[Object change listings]

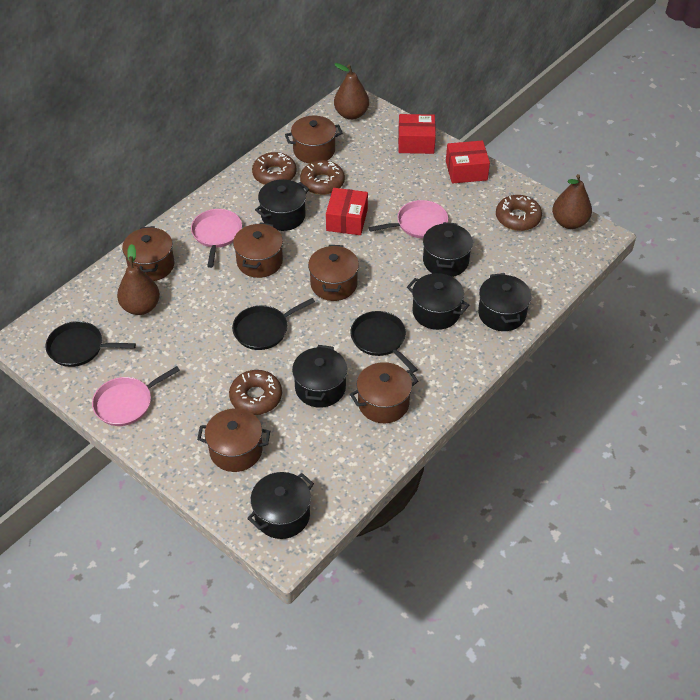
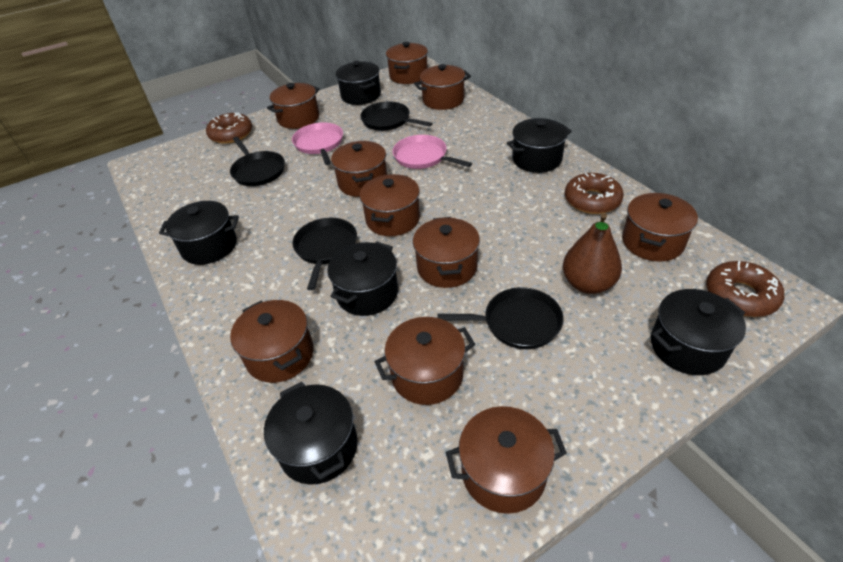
black pan: 3 -> 4
brown donut: 4 -> 3
brown pear: 3 -> 1
brown pot: 6 -> 10
pink pan: 3 -> 2
red box: 3 -> 0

# [Required action]
Each line of the entries above that contains "brown" is to be copied.

# [Solution for this problem]
brown donut: 4 -> 3
brown pear: 3 -> 1
brown pot: 6 -> 10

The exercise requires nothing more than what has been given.